■ YOUR INSTRUCTIONS: Render the items below as a Markdown table with the columns "Row" and "Line", putting one line in each row with its number and skipping blank lines. Leave the pictures out of the table.

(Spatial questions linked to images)

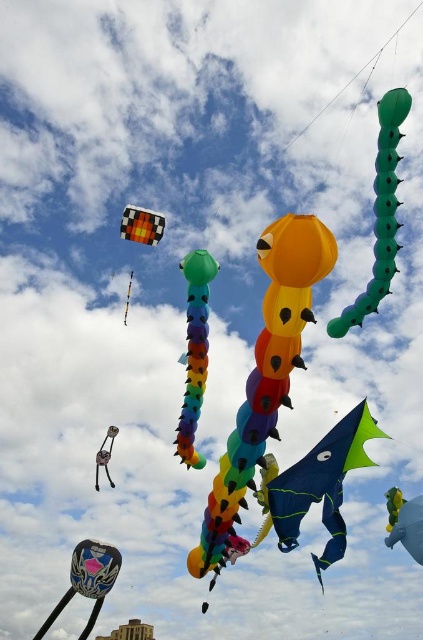
Is the position of green rubber caterpillar at upper right less distant than that of shiny metallic dragon at center?

Yes, green rubber caterpillar at upper right is closer to the viewer.

Does green rubber caterpillar at upper right appear on the left side of shiny metallic dragon at center?

Correct, you'll find green rubber caterpillar at upper right to the left of shiny metallic dragon at center.

The width and height of the screenshot is (423, 640). What do you see at coordinates (381, 212) in the screenshot?
I see `green rubber caterpillar at upper right` at bounding box center [381, 212].

At what (x,y) coordinates should I click in order to perform the action: click on green rubber caterpillar at upper right. Please return your answer as a coordinate pair (x, y). This screenshot has width=423, height=640. Looking at the image, I should click on point(381,212).

Does green rubber caterpillar at upper right have a lesser width compared to metallic silver kite at left?

No, green rubber caterpillar at upper right is not thinner than metallic silver kite at left.

Find the location of a particular element. This screenshot has height=640, width=423. green rubber caterpillar at upper right is located at coordinates (381, 212).

Describe the element at coordinates (381, 212) in the screenshot. This screenshot has height=640, width=423. I see `green rubber caterpillar at upper right` at that location.

Where is `green rubber caterpillar at upper right`? green rubber caterpillar at upper right is located at coordinates (381, 212).

In the scene shown: Who is more forward, (191, 314) or (395, 531)?

Point (191, 314) is in front.

Is rainbow fabric tentacle at center taller than shiny metallic dragon at center?

Correct, rainbow fabric tentacle at center is much taller as shiny metallic dragon at center.

The image size is (423, 640). I want to click on rainbow fabric tentacle at center, so click(x=195, y=352).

■ SOLVED EXERCISE:
| Row | Line |
|---|---|
| 1 | Is the position of green rubber caterpillar at upper right less distant than that of shiny metallic dragon at center? |
| 2 | Yes, green rubber caterpillar at upper right is closer to the viewer. |
| 3 | Does green rubber caterpillar at upper right appear on the left side of shiny metallic dragon at center? |
| 4 | Correct, you'll find green rubber caterpillar at upper right to the left of shiny metallic dragon at center. |
| 5 | The width and height of the screenshot is (423, 640). What do you see at coordinates (381, 212) in the screenshot? |
| 6 | I see `green rubber caterpillar at upper right` at bounding box center [381, 212]. |
| 7 | At what (x,y) coordinates should I click in order to perform the action: click on green rubber caterpillar at upper right. Please return your answer as a coordinate pair (x, y). This screenshot has width=423, height=640. Looking at the image, I should click on point(381,212). |
| 8 | Does green rubber caterpillar at upper right have a lesser width compared to metallic silver kite at left? |
| 9 | No, green rubber caterpillar at upper right is not thinner than metallic silver kite at left. |
| 10 | Find the location of a particular element. This screenshot has height=640, width=423. green rubber caterpillar at upper right is located at coordinates (381, 212). |
| 11 | Describe the element at coordinates (381, 212) in the screenshot. This screenshot has height=640, width=423. I see `green rubber caterpillar at upper right` at that location. |
| 12 | Where is `green rubber caterpillar at upper right`? green rubber caterpillar at upper right is located at coordinates (381, 212). |
| 13 | In the scene shown: Who is more forward, (191, 314) or (395, 531)? |
| 14 | Point (191, 314) is in front. |
| 15 | Is rainbow fabric tentacle at center taller than shiny metallic dragon at center? |
| 16 | Correct, rainbow fabric tentacle at center is much taller as shiny metallic dragon at center. |
| 17 | The image size is (423, 640). I want to click on rainbow fabric tentacle at center, so click(x=195, y=352). |